(Stored dataset items)
┄┄┄┄┄┄┄┄┄┄
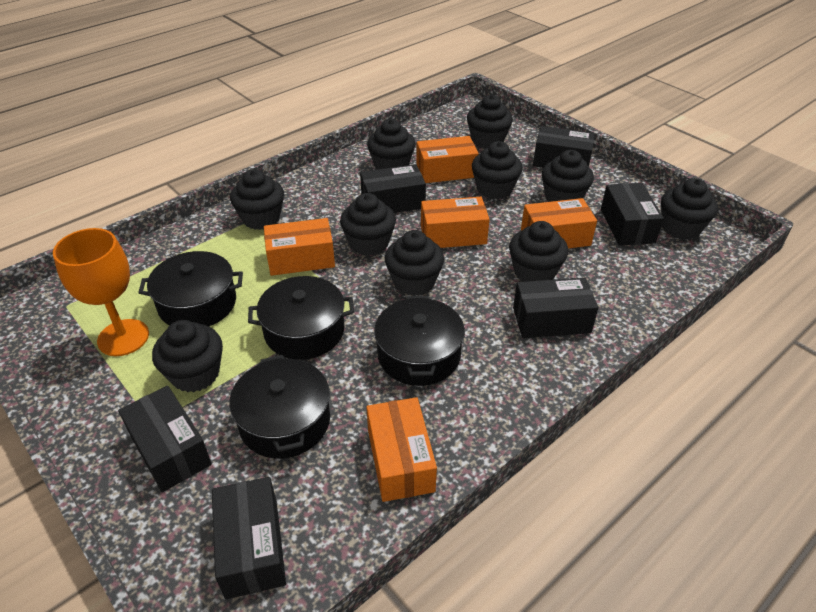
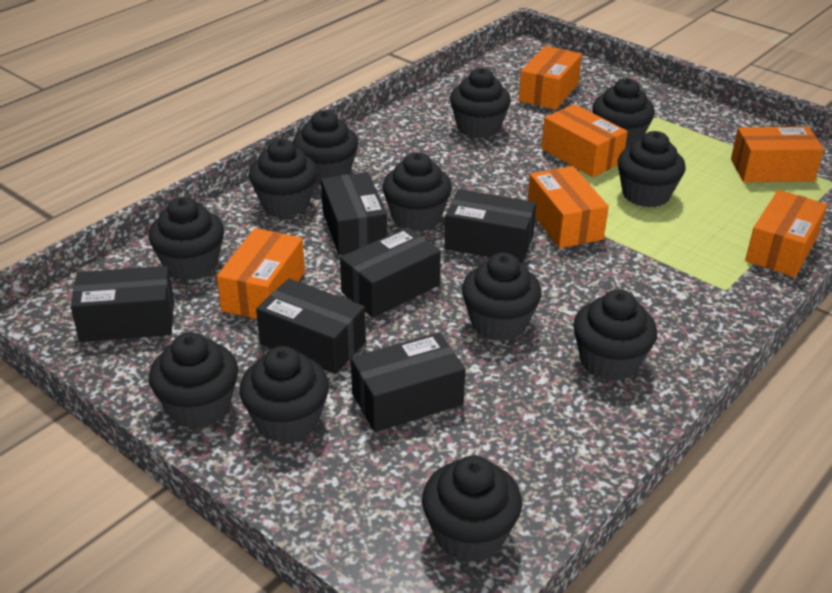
black cupcake: 10 -> 12
black pot: 4 -> 0
orange box: 5 -> 6
orange goblet: 1 -> 0

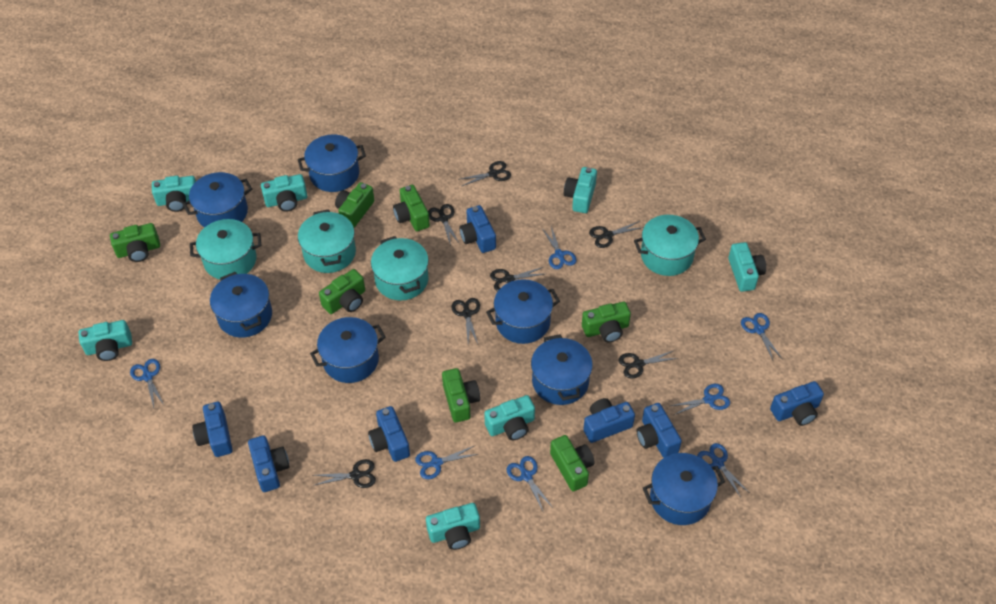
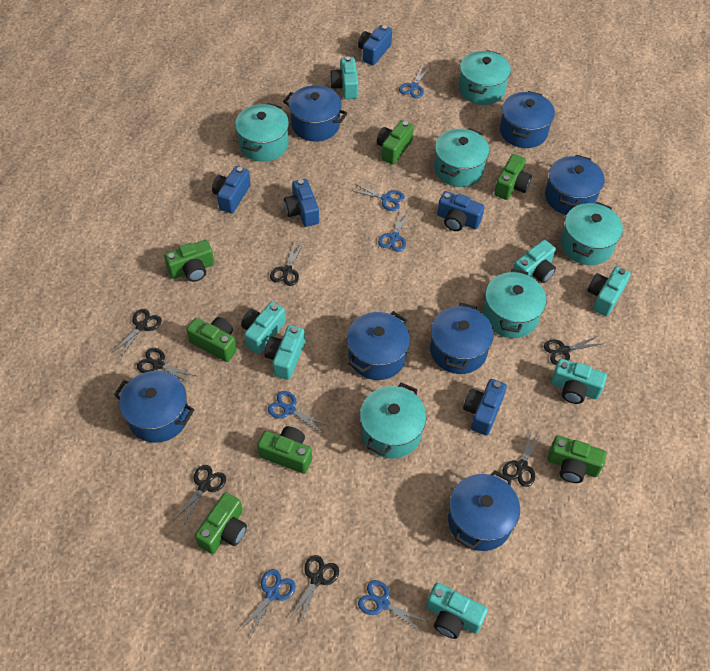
blue camera: 7 -> 5
blue scissors: 7 -> 6
turquoise pot: 4 -> 6

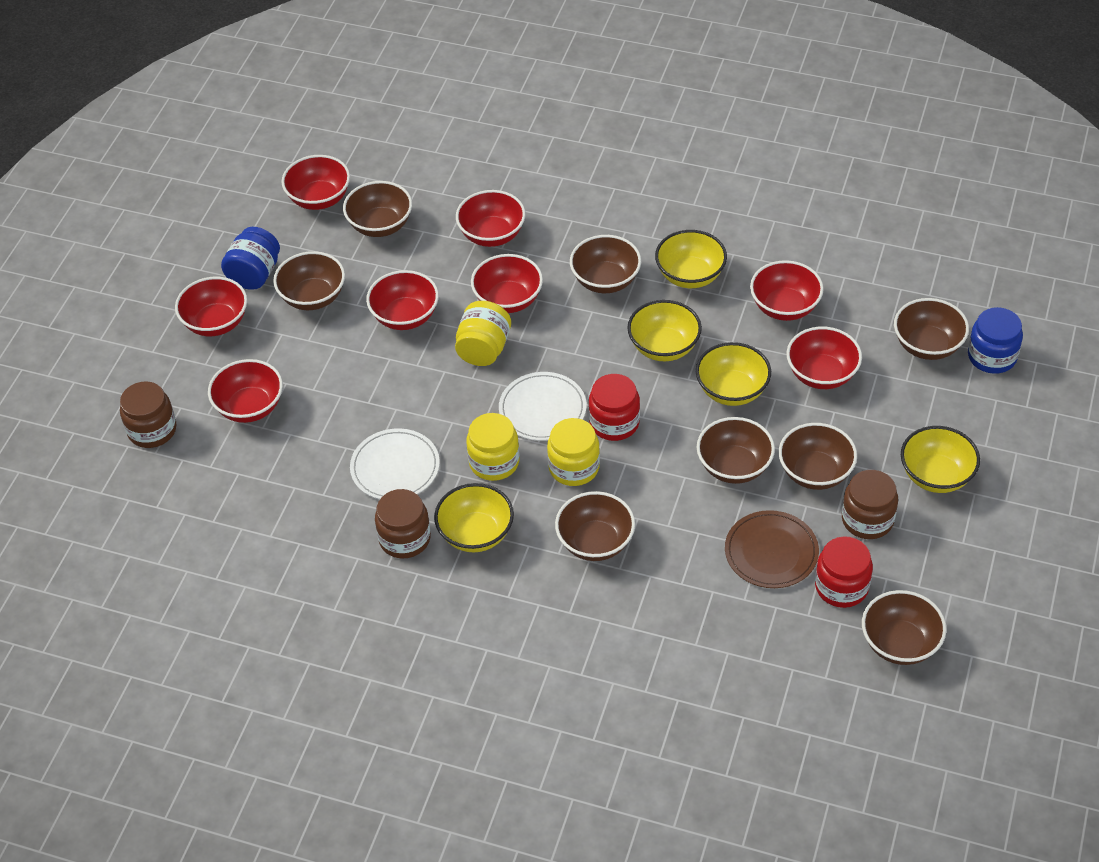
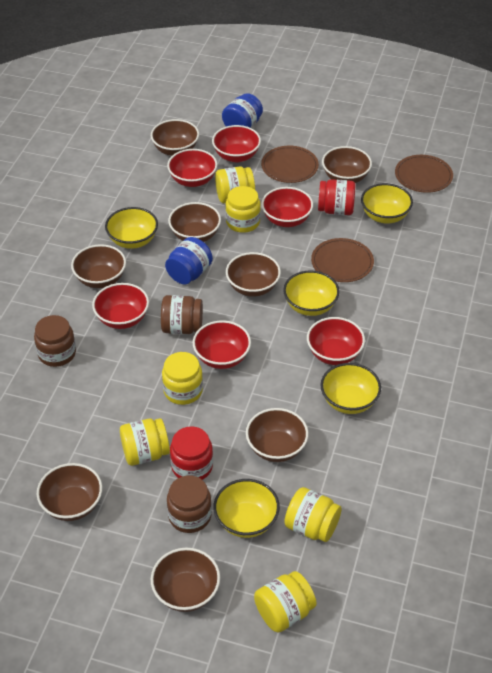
brown plate: 1 -> 3
red bowl: 8 -> 6
white plate: 2 -> 0
yellow jar: 3 -> 6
┄┄┄┄┄┄┄┄┄┄
» ACTIVITY
Print all the entries exactly as they appear, without the pictures.

» FINISHED EXERCISE
black cupcake: 10 -> 12
black pot: 4 -> 0
orange box: 5 -> 6
orange goblet: 1 -> 0

blue camera: 7 -> 5
blue scissors: 7 -> 6
turquoise pot: 4 -> 6

brown plate: 1 -> 3
red bowl: 8 -> 6
white plate: 2 -> 0
yellow jar: 3 -> 6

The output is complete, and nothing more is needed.